#### [Exercise inputs]
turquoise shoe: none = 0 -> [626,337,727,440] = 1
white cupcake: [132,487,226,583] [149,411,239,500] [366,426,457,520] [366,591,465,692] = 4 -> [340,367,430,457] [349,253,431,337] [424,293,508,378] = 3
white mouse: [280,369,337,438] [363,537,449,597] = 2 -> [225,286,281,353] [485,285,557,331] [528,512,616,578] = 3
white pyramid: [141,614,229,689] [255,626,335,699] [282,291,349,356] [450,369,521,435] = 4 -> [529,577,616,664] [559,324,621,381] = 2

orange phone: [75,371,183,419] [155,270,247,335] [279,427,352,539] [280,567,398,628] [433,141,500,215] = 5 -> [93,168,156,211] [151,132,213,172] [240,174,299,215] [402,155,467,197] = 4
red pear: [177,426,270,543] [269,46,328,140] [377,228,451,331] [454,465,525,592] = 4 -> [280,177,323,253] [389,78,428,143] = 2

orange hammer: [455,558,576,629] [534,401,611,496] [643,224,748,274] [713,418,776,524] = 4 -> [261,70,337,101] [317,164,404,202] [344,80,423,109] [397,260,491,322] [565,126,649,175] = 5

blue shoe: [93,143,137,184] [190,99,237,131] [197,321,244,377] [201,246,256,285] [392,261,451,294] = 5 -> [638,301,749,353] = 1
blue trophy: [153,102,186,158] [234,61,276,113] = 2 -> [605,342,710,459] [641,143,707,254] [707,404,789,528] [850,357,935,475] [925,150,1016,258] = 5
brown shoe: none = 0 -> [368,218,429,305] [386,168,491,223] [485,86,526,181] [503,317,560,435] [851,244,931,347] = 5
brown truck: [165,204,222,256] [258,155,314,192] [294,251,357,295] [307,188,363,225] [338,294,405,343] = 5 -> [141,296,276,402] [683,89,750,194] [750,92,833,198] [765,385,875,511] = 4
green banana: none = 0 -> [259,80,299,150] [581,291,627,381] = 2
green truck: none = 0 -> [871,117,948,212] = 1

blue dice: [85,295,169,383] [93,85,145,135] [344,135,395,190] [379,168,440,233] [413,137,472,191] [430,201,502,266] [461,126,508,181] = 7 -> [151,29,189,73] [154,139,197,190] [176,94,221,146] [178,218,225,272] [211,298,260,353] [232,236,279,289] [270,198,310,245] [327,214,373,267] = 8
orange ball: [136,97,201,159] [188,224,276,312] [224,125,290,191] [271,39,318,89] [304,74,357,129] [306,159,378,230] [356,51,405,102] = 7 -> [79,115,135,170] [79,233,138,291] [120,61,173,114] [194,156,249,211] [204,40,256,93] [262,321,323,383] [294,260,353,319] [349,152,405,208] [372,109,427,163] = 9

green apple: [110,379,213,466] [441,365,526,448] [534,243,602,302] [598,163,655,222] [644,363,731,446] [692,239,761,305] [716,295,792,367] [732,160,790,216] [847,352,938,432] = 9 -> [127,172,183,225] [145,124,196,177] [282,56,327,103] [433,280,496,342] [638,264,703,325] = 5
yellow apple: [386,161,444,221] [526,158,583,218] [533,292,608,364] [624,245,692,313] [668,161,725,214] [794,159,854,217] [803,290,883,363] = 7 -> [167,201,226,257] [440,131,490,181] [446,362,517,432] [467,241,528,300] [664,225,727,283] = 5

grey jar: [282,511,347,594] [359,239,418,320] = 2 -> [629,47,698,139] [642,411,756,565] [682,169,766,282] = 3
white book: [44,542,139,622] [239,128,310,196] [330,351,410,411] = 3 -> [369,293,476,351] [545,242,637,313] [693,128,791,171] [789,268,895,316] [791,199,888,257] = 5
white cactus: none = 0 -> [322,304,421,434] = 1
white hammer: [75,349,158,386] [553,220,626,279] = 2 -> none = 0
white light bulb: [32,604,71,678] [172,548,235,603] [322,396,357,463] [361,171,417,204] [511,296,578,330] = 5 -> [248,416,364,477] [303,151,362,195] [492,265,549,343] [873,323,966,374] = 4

#### [Directions for this task]
When "truck" shows up in a line of the material, report that line.

#### [Task solution]
brown truck: [165,204,222,256] [258,155,314,192] [294,251,357,295] [307,188,363,225] [338,294,405,343] = 5 -> [141,296,276,402] [683,89,750,194] [750,92,833,198] [765,385,875,511] = 4
green truck: none = 0 -> [871,117,948,212] = 1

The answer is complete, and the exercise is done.